What this task involves:
Report each line of the listing that carries the word "hammer".

The data:
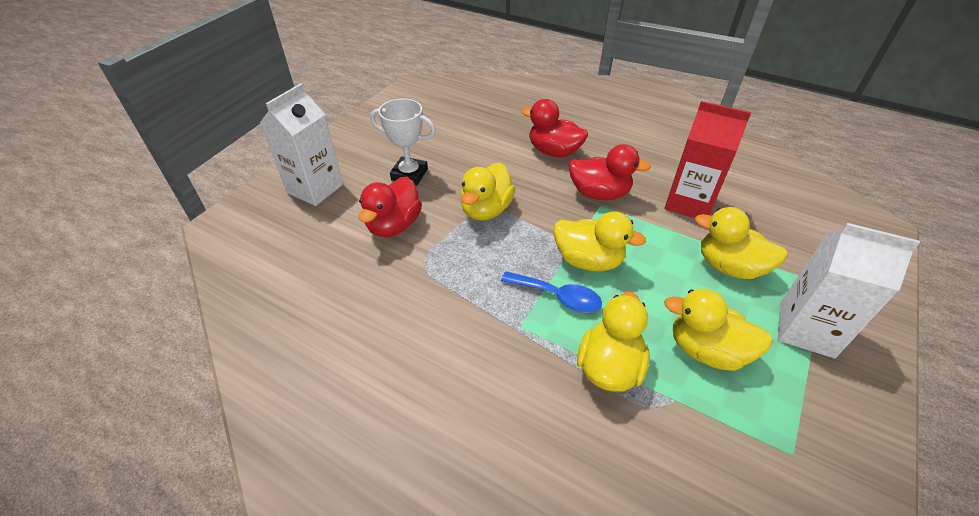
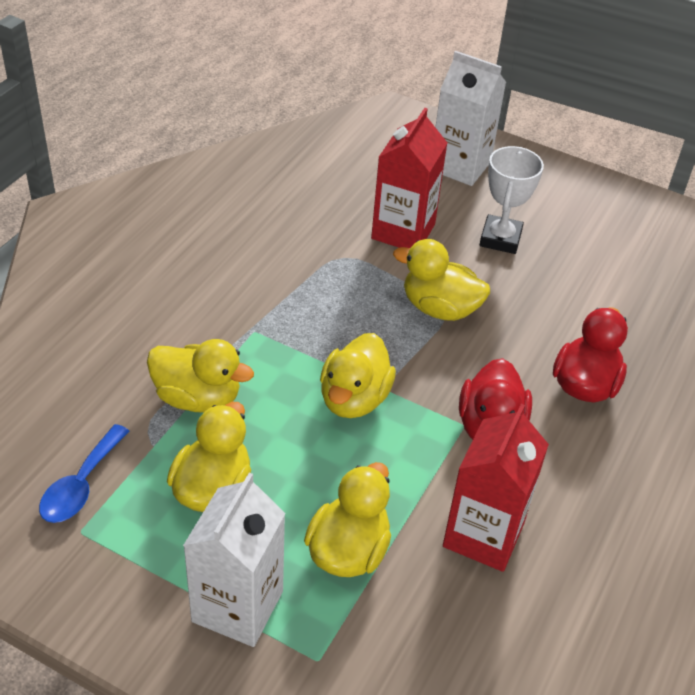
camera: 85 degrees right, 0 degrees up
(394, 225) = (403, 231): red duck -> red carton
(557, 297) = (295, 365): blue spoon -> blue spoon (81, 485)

...

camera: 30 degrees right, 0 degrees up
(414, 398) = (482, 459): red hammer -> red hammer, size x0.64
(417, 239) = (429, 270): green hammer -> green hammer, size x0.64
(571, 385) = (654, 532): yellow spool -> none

Completed task:
(414, 398) = (482, 459): red hammer -> red hammer, size x0.64
(417, 239) = (429, 270): green hammer -> green hammer, size x0.64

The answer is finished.